> [Exercise description] Transcribe each record word for word. Skip the images.

> [Data extract]
----------------

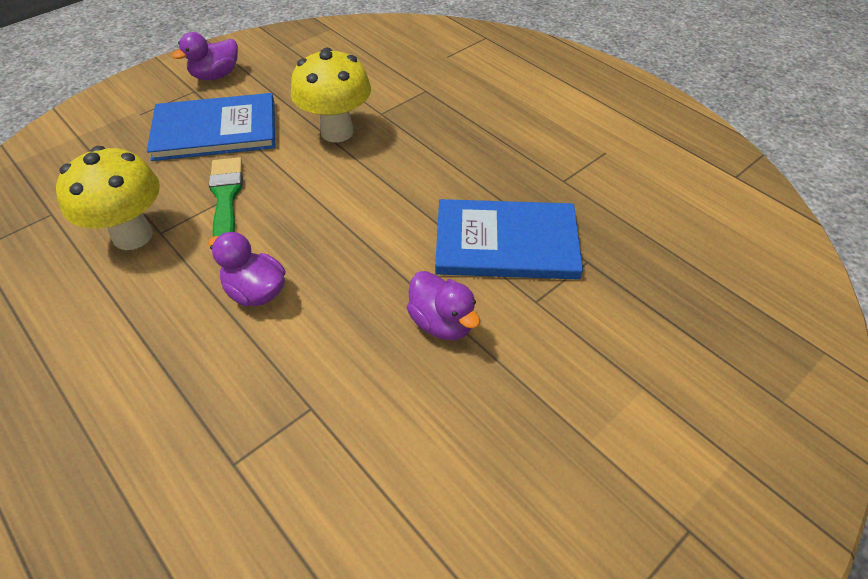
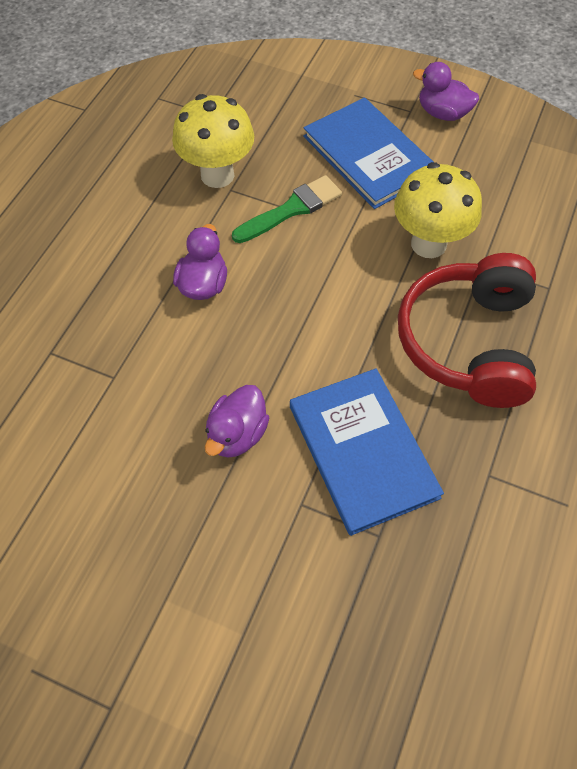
camera: 65 degrees right, 10 degrees up
none -> red headphones [398,253,536,408]

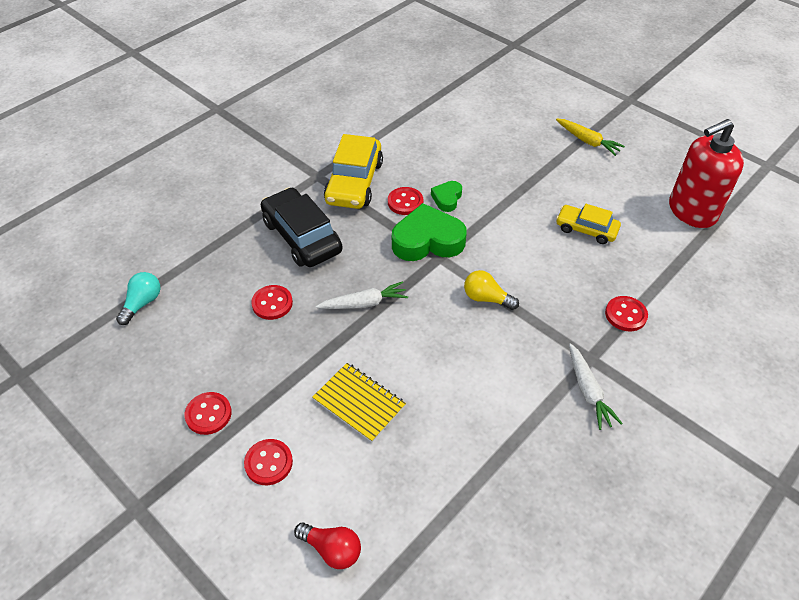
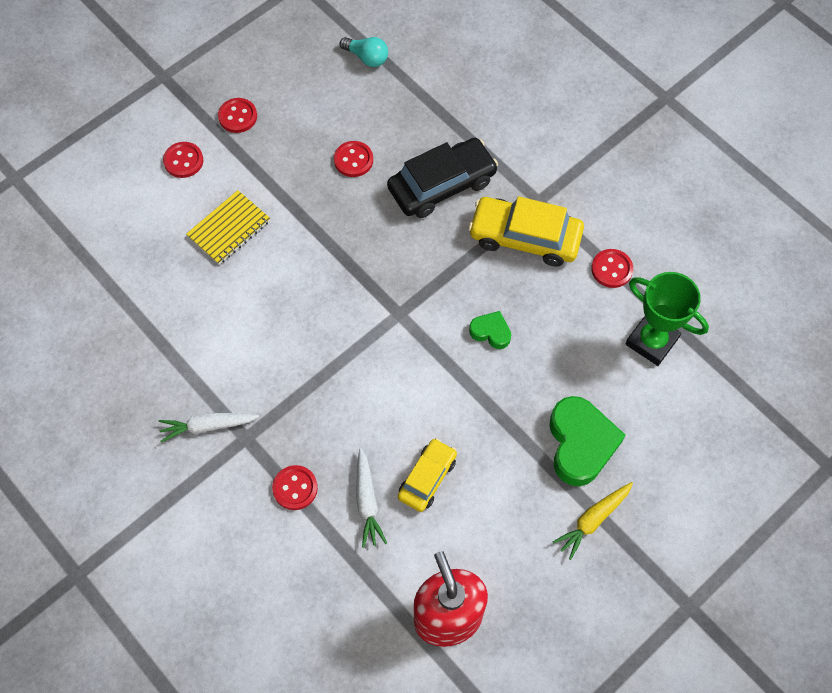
camera: 95 degrees right, 15 degrees up
red light bulb [294,522,361,569] -> none
white carrot [316,281,408,309] -> white carrot moved to [356,448,387,548]
red button [388,187,423,215] -> red button moved to [591,249,633,288]
green heart [392,203,467,261] -> green heart moved to [549,396,626,486]
yellow light bulb [464,270,519,310] -> none
none -> green trophy [625,272,709,366]

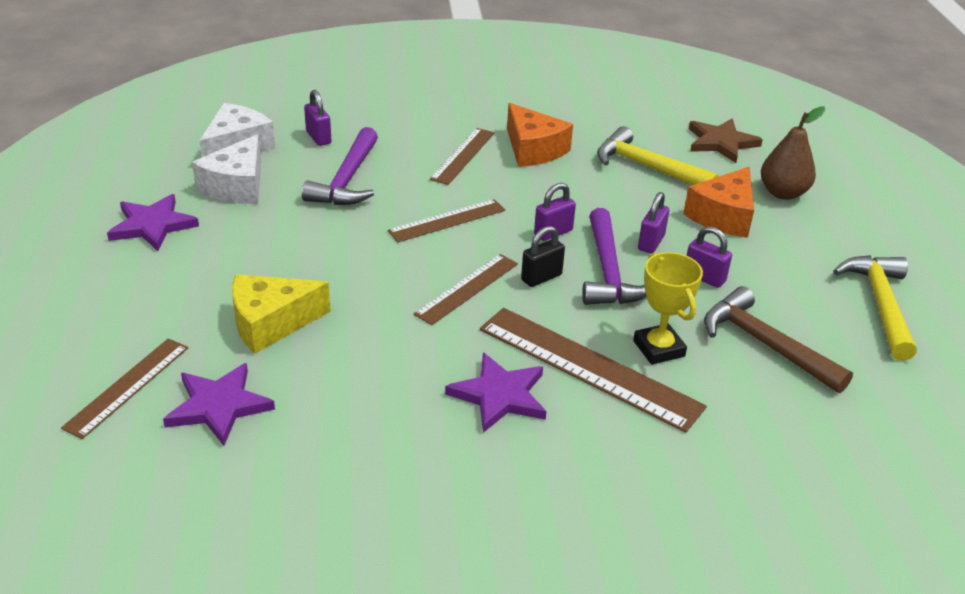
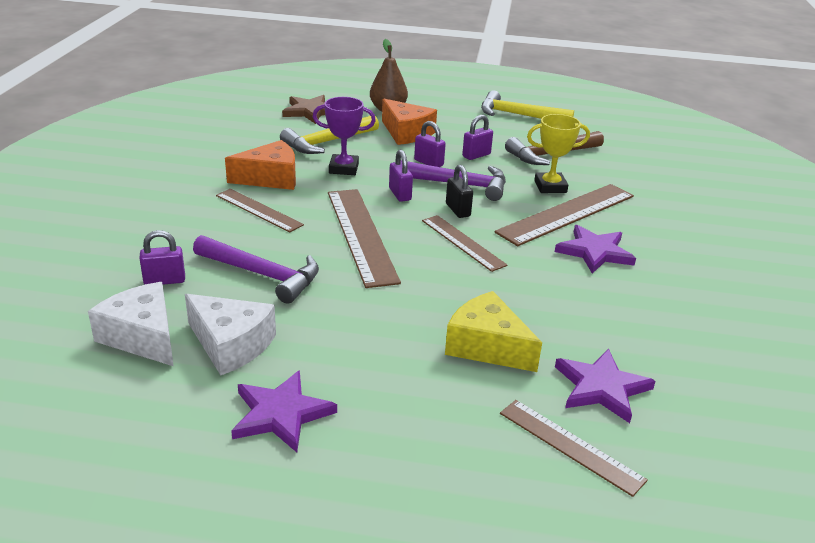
camera: 75 degrees left, 5 degrees down
yellow cheese [232,274,331,354] -> yellow cheese turned 135 degrees clockwise [445,291,542,372]
brown ruler [387,199,505,242] -> brown ruler [328,189,401,288], size x1.66
none -> purple trophy [313,97,376,175]

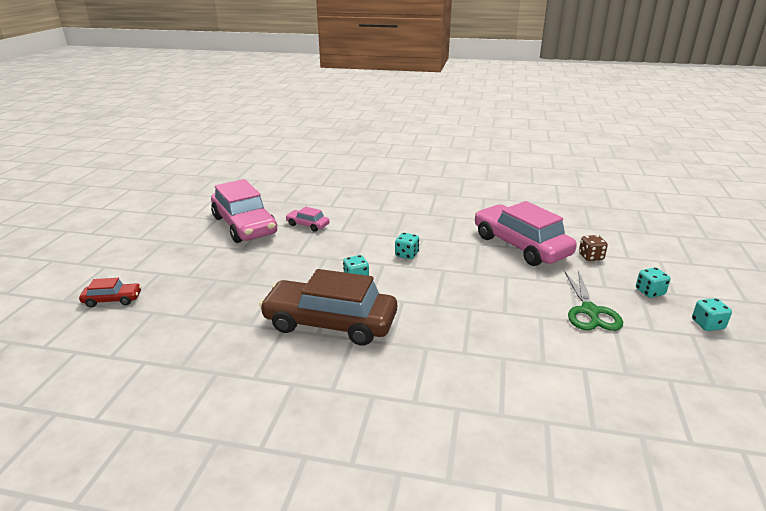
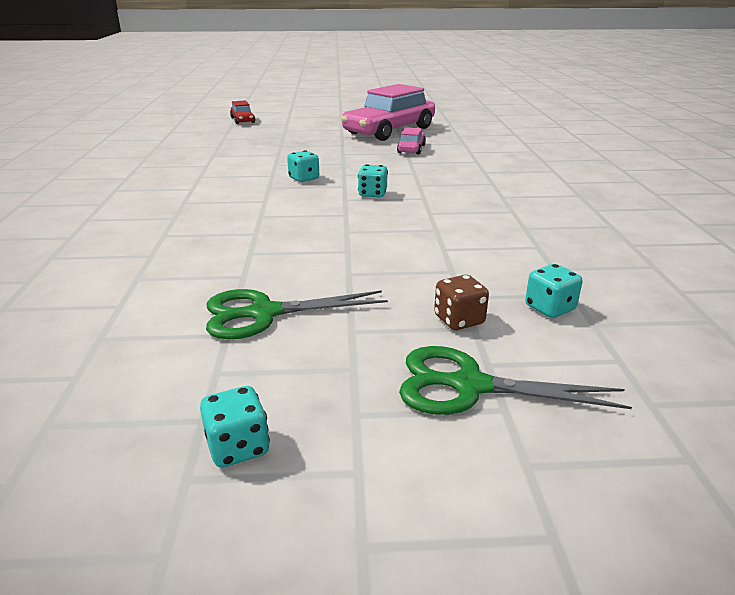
camera: 75 degrees right, 0 degrees up
brown car [259,269,397,346] -> none
pink car [475,201,577,266] -> none
turquoise dice [636,267,671,298] -> turquoise dice moved to [525,264,582,318]
none -> green scissors [399,346,632,415]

----------------

> [Completed task]
camera: 65 degrees right, 10 degrees up
none -> red headphones [398,253,536,408]

camera: 95 degrees right, 15 degrees up
red light bulb [294,522,361,569] -> none
white carrot [316,281,408,309] -> white carrot moved to [356,448,387,548]
red button [388,187,423,215] -> red button moved to [591,249,633,288]
green heart [392,203,467,261] -> green heart moved to [549,396,626,486]
yellow light bulb [464,270,519,310] -> none
none -> green trophy [625,272,709,366]

camera: 75 degrees left, 5 degrees down
yellow cheese [232,274,331,354] -> yellow cheese turned 135 degrees clockwise [445,291,542,372]
brown ruler [387,199,505,242] -> brown ruler [328,189,401,288], size x1.66
none -> purple trophy [313,97,376,175]

camera: 75 degrees right, 0 degrees up
brown car [259,269,397,346] -> none
pink car [475,201,577,266] -> none
turquoise dice [636,267,671,298] -> turquoise dice moved to [525,264,582,318]
none -> green scissors [399,346,632,415]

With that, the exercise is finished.